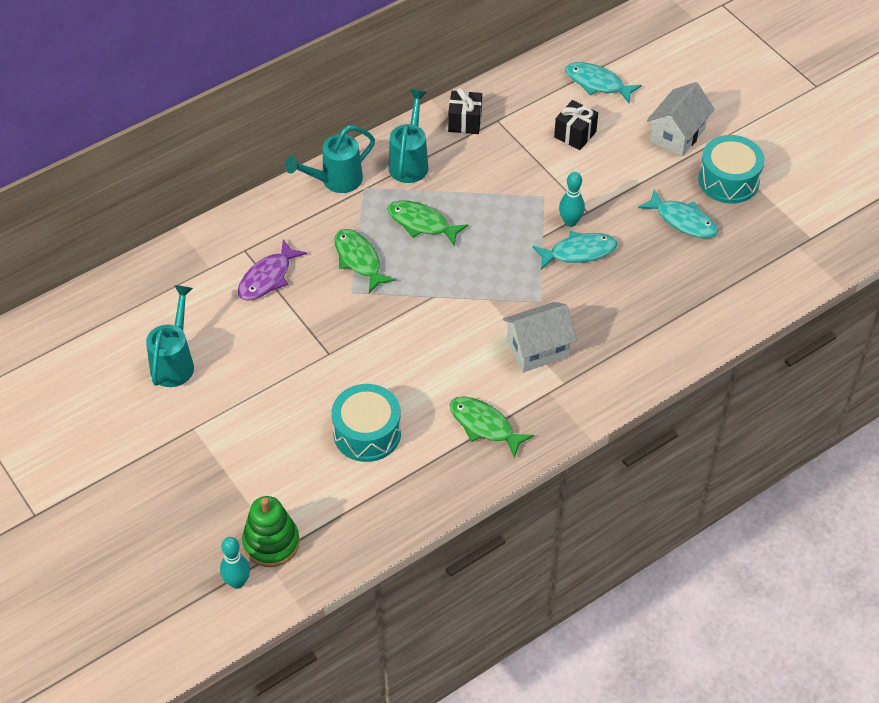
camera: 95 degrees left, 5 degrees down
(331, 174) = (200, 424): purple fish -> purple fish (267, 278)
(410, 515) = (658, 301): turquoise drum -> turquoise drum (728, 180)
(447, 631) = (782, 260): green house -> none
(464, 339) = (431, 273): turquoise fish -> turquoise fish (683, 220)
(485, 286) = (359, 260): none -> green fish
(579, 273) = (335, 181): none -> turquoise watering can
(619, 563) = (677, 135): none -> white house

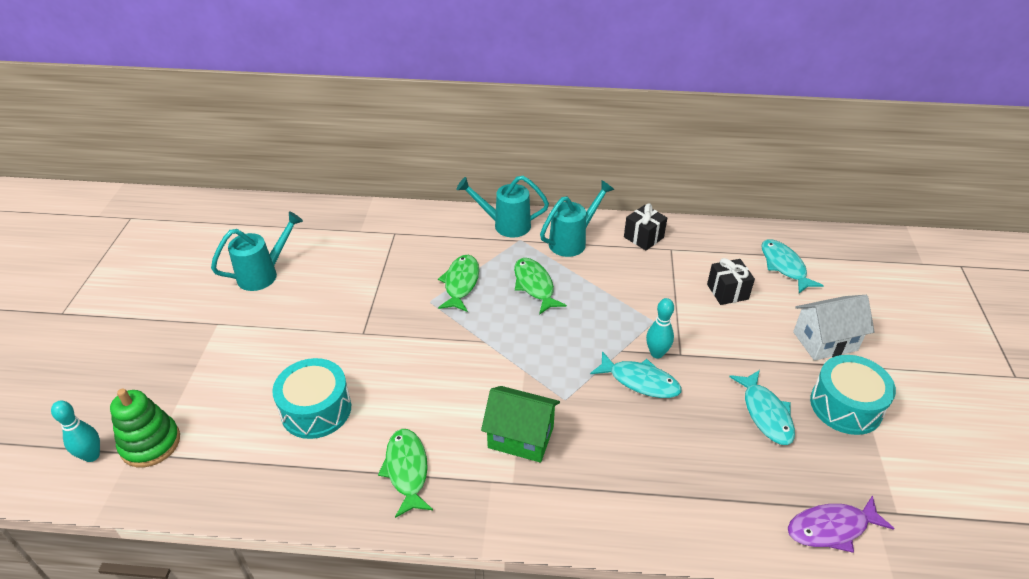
camera: 40 degrees right, 10 degrees down
(267, 278) = (387, 258): purple fish -> purple fish (831, 528)
(537, 349) = (520, 437): white house -> green house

▸ Problem to work on:
Please reproduce nothing but the lines from the one containing "(331, 174) = (200, 424): purple" through the closing line of the listing, retyped word for word, pictures excluded.

▸ Exercise answer:
(331, 174) = (200, 424): purple fish -> purple fish (267, 278)
(410, 515) = (658, 301): turquoise drum -> turquoise drum (728, 180)
(447, 631) = (782, 260): green house -> none
(464, 339) = (431, 273): turquoise fish -> turquoise fish (683, 220)
(485, 286) = (359, 260): none -> green fish
(579, 273) = (335, 181): none -> turquoise watering can
(619, 563) = (677, 135): none -> white house

camera: 40 degrees right, 10 degrees down
(267, 278) = (387, 258): purple fish -> purple fish (831, 528)
(537, 349) = (520, 437): white house -> green house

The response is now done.